--- START ---

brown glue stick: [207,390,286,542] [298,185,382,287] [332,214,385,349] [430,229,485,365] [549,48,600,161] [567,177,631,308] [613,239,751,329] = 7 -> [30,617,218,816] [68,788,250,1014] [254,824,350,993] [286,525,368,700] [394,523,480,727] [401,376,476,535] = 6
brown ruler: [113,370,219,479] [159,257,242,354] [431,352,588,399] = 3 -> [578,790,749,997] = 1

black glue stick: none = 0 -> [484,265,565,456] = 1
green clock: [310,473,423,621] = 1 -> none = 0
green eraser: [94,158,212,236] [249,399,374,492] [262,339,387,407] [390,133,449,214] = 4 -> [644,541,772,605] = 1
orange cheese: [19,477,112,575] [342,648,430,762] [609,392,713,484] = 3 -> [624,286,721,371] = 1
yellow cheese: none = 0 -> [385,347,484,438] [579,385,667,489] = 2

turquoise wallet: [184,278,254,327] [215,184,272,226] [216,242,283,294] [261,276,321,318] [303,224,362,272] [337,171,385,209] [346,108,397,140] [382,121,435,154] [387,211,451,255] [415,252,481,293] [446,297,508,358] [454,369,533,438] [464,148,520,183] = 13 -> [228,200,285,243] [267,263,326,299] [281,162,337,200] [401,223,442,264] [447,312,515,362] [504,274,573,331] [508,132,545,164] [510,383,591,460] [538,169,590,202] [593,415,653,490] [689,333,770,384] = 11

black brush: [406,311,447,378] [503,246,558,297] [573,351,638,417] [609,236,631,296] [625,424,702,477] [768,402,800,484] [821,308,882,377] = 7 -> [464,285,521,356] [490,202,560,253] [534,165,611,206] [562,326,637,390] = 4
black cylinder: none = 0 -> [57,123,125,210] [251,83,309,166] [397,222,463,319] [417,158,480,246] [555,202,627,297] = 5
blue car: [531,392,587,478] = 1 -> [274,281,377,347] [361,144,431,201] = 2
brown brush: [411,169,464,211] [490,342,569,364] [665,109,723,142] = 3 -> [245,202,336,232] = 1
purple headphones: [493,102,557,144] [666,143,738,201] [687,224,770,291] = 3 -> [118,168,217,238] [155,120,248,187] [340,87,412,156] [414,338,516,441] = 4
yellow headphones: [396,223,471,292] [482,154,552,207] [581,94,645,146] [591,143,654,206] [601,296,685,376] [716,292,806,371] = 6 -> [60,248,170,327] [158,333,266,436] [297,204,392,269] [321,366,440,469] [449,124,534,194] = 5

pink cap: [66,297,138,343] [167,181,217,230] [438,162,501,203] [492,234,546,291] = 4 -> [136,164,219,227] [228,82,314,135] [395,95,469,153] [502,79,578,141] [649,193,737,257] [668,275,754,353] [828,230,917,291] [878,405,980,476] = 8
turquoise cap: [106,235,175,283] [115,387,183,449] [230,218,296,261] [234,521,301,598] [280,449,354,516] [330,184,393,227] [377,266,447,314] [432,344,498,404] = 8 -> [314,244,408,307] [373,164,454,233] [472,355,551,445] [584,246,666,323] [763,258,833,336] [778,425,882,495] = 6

--- END ---

#### INSTRUCTIONS FOR THE TASK
The lines needed run from the first line of the data through the line containing "pink cap: [66,297,138,343]"; give them again exactly and nothing else.

#### EXERCISE RESPONSE
brown glue stick: [207,390,286,542] [298,185,382,287] [332,214,385,349] [430,229,485,365] [549,48,600,161] [567,177,631,308] [613,239,751,329] = 7 -> [30,617,218,816] [68,788,250,1014] [254,824,350,993] [286,525,368,700] [394,523,480,727] [401,376,476,535] = 6
brown ruler: [113,370,219,479] [159,257,242,354] [431,352,588,399] = 3 -> [578,790,749,997] = 1

black glue stick: none = 0 -> [484,265,565,456] = 1
green clock: [310,473,423,621] = 1 -> none = 0
green eraser: [94,158,212,236] [249,399,374,492] [262,339,387,407] [390,133,449,214] = 4 -> [644,541,772,605] = 1
orange cheese: [19,477,112,575] [342,648,430,762] [609,392,713,484] = 3 -> [624,286,721,371] = 1
yellow cheese: none = 0 -> [385,347,484,438] [579,385,667,489] = 2

turquoise wallet: [184,278,254,327] [215,184,272,226] [216,242,283,294] [261,276,321,318] [303,224,362,272] [337,171,385,209] [346,108,397,140] [382,121,435,154] [387,211,451,255] [415,252,481,293] [446,297,508,358] [454,369,533,438] [464,148,520,183] = 13 -> [228,200,285,243] [267,263,326,299] [281,162,337,200] [401,223,442,264] [447,312,515,362] [504,274,573,331] [508,132,545,164] [510,383,591,460] [538,169,590,202] [593,415,653,490] [689,333,770,384] = 11

black brush: [406,311,447,378] [503,246,558,297] [573,351,638,417] [609,236,631,296] [625,424,702,477] [768,402,800,484] [821,308,882,377] = 7 -> [464,285,521,356] [490,202,560,253] [534,165,611,206] [562,326,637,390] = 4
black cylinder: none = 0 -> [57,123,125,210] [251,83,309,166] [397,222,463,319] [417,158,480,246] [555,202,627,297] = 5
blue car: [531,392,587,478] = 1 -> [274,281,377,347] [361,144,431,201] = 2
brown brush: [411,169,464,211] [490,342,569,364] [665,109,723,142] = 3 -> [245,202,336,232] = 1
purple headphones: [493,102,557,144] [666,143,738,201] [687,224,770,291] = 3 -> [118,168,217,238] [155,120,248,187] [340,87,412,156] [414,338,516,441] = 4
yellow headphones: [396,223,471,292] [482,154,552,207] [581,94,645,146] [591,143,654,206] [601,296,685,376] [716,292,806,371] = 6 -> [60,248,170,327] [158,333,266,436] [297,204,392,269] [321,366,440,469] [449,124,534,194] = 5

pink cap: [66,297,138,343] [167,181,217,230] [438,162,501,203] [492,234,546,291] = 4 -> [136,164,219,227] [228,82,314,135] [395,95,469,153] [502,79,578,141] [649,193,737,257] [668,275,754,353] [828,230,917,291] [878,405,980,476] = 8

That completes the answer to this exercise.